What this task involves: Copy out each line of the data that contains "orange".

___ Record set

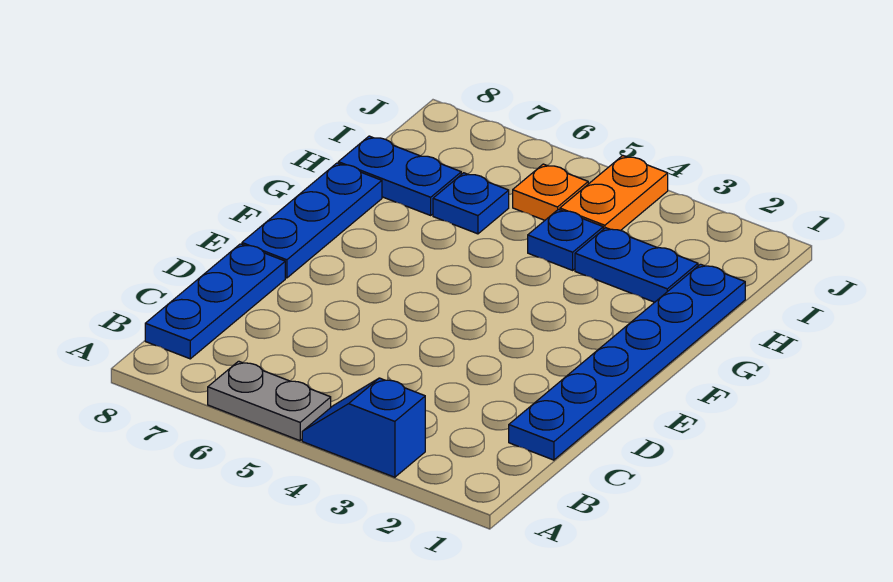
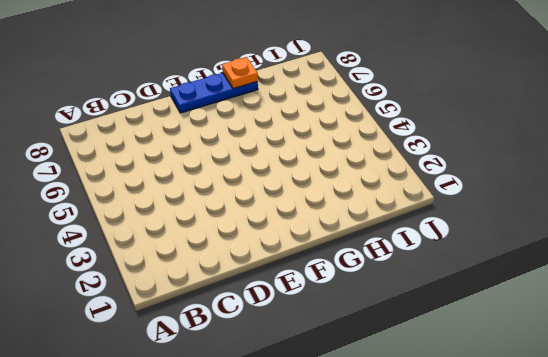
orange 1x1 plate [222,57,258,89] -> orange 1x1 plate moved to [513,164,588,220]
none -> blue 1x2 slope [302,378,425,477]
none -> grey 1x2 plate [208,361,331,441]

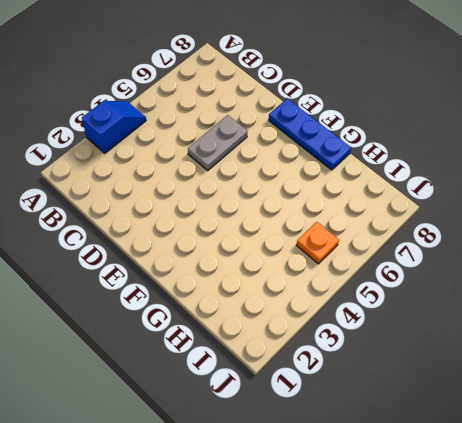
grey 1x2 plate [188,115,248,170] -> grey 1x2 plate moved to [208,361,331,441]
none -> blue 1x3 plate [145,244,285,359]
none -> blue 1x6 plate [509,264,745,460]

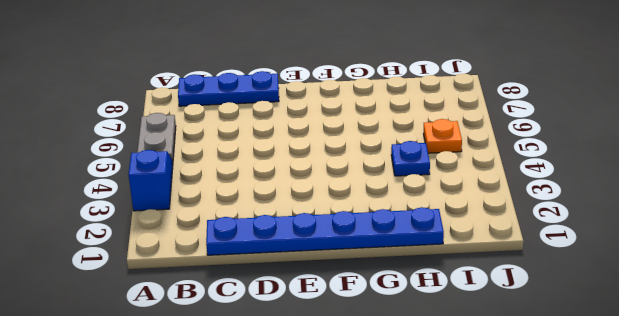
none -> blue 1x3 plate [242,163,382,278]
none -> blue 1x2 plate [575,228,698,302]

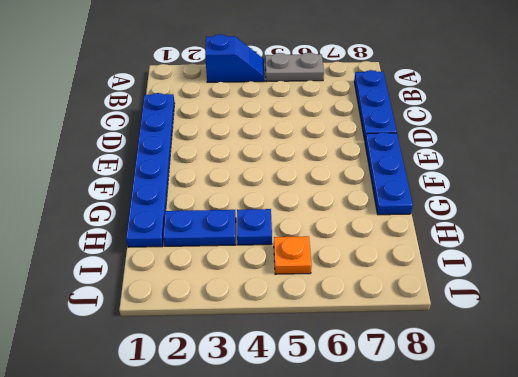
none -> blue 1x1 plate [433,173,509,234]
none -> blue 1x2 plate [338,136,461,215]

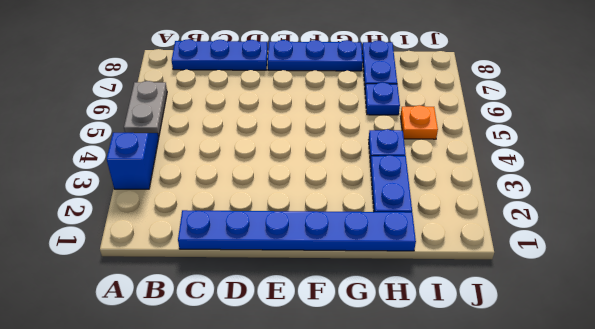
none -> orange 1x2 plate [560,156,668,231]

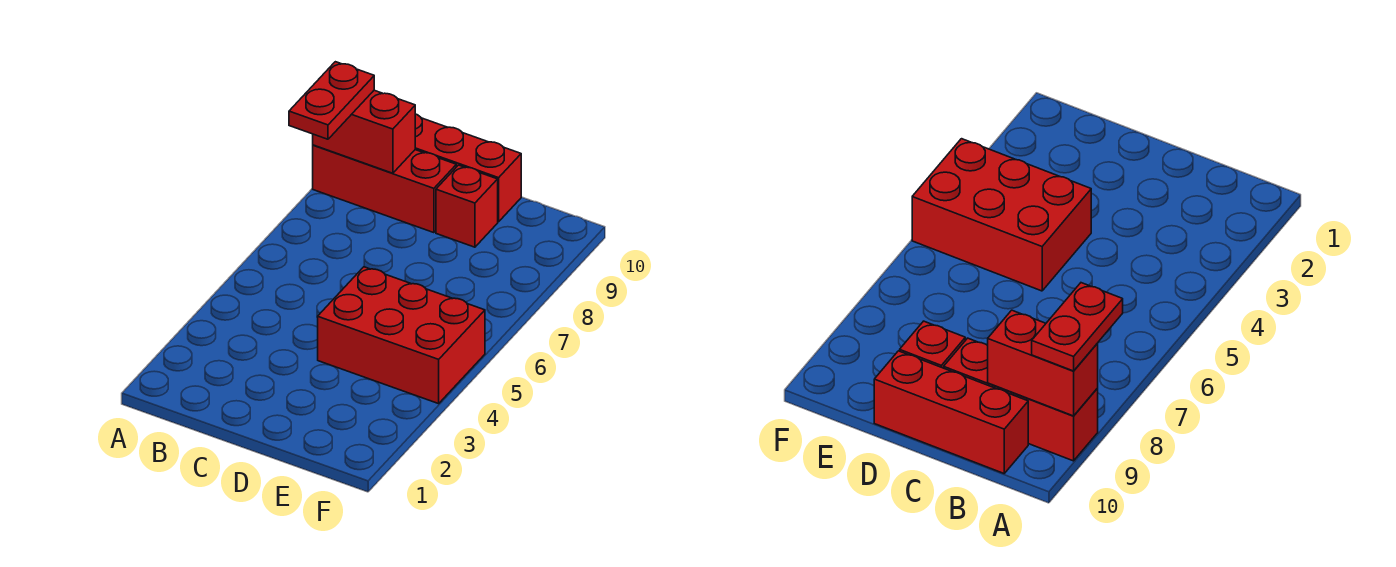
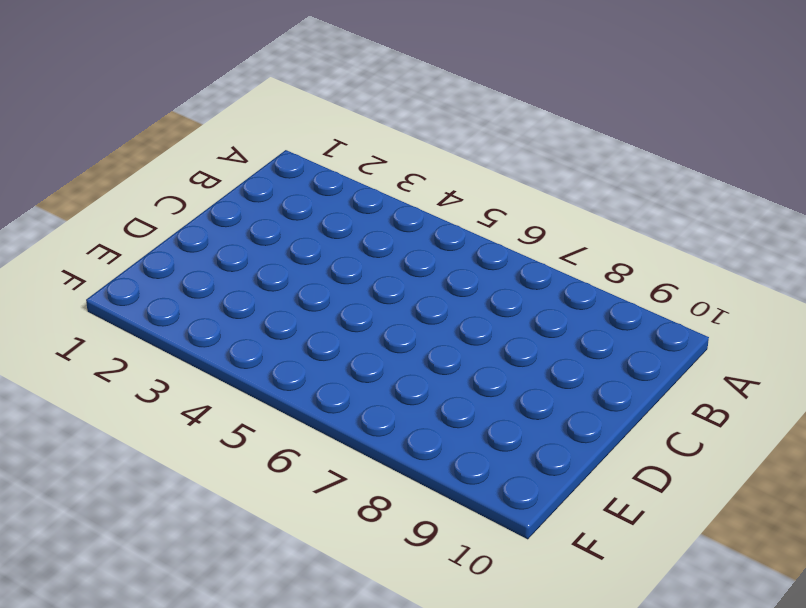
none -> red 1x3 brick [313,145,456,233]
none -> red 1x3 brick [415,114,521,222]

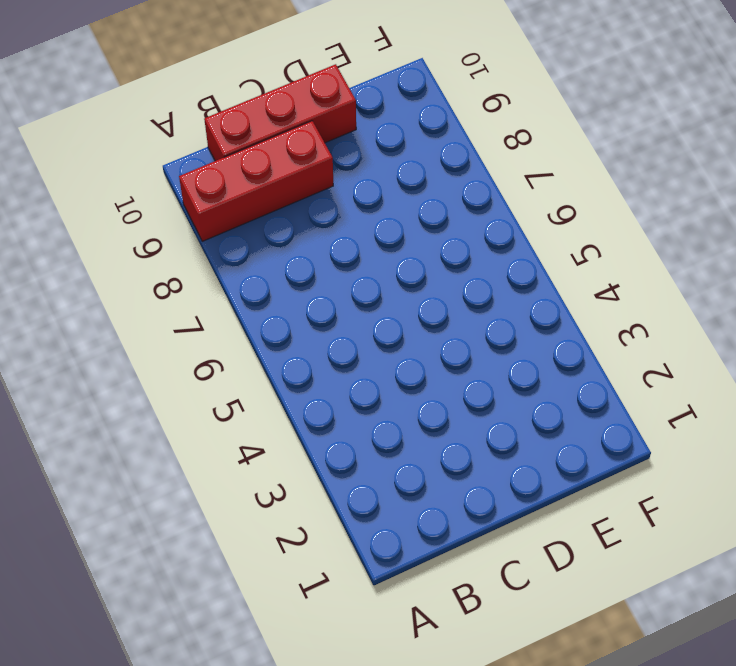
none -> red 2x3 brick [318,267,485,404]
none -> red 1x1 brick [436,165,498,247]

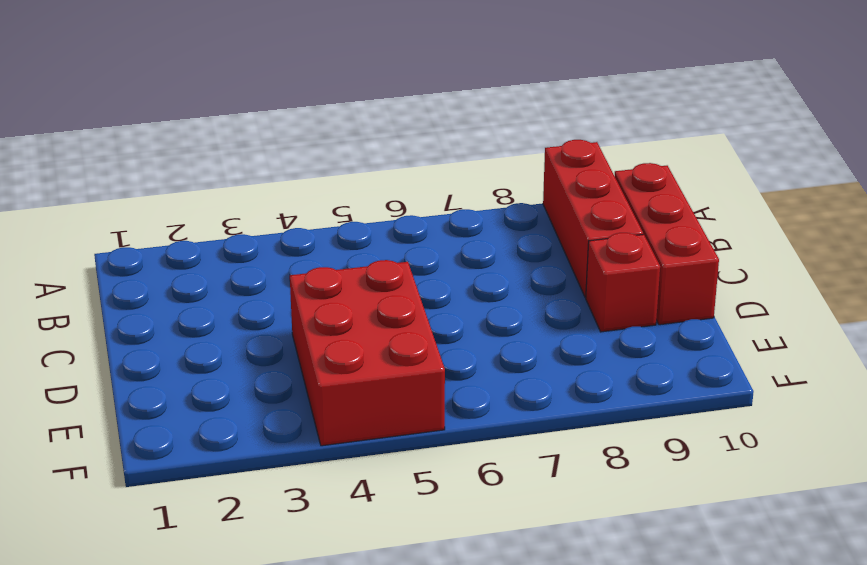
none -> red 1x2 brick [313,90,415,173]
none -> red 1x2 plate [289,62,374,139]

______

Response below:
orange 1x1 plate [222,57,258,89] -> orange 1x1 plate moved to [513,164,588,220]
none -> orange 1x2 plate [560,156,668,231]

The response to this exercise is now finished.